→ WHAT IS REQUIRED: Return all lines of the records that contain the word "purple".

→ DATASET RECORDS:
------------------------------------

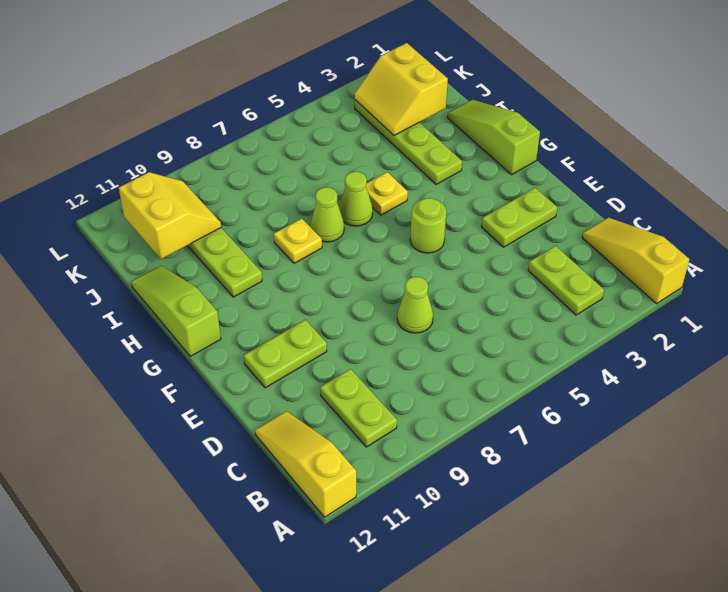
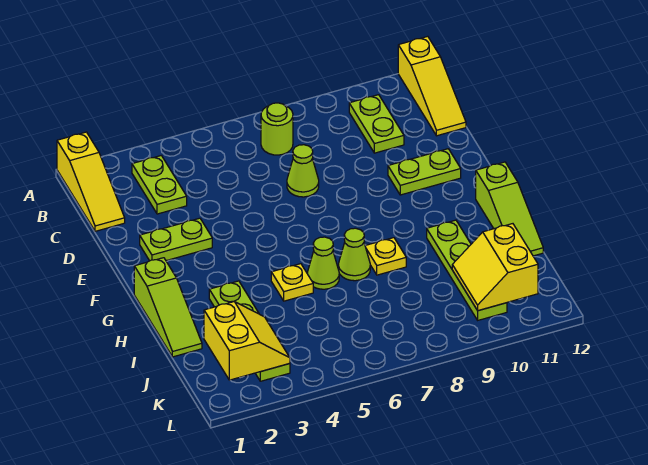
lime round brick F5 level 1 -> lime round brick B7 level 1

------------------------------------

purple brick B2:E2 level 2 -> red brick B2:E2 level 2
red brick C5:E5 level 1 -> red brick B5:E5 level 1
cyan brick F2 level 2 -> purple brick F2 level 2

------------------------------------

→ WRITTEN RESPONSE:
purple brick B2:E2 level 2 -> red brick B2:E2 level 2
cyan brick F2 level 2 -> purple brick F2 level 2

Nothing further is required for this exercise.